TASK GOAL
Count the lines in the records below that contain the string "plant", treating uppercase and lowercase as different. Give only the number.

GIVEN ENTRIES
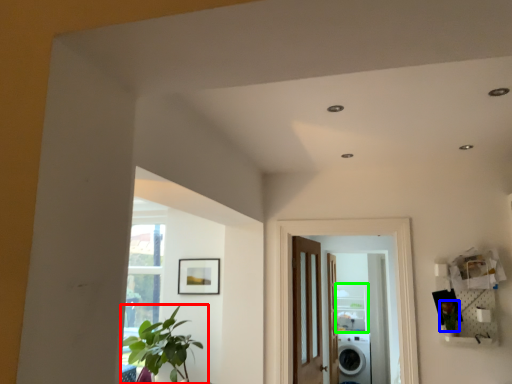
Question: Which is farther away from houseplant (highlighted by a red box)? plant (highlighted by a blue box) or shelf (highlighted by a green box)?

Choices:
 (A) plant
 (B) shelf

Answer: (B)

ANSWER TO THIS PROBLEM
2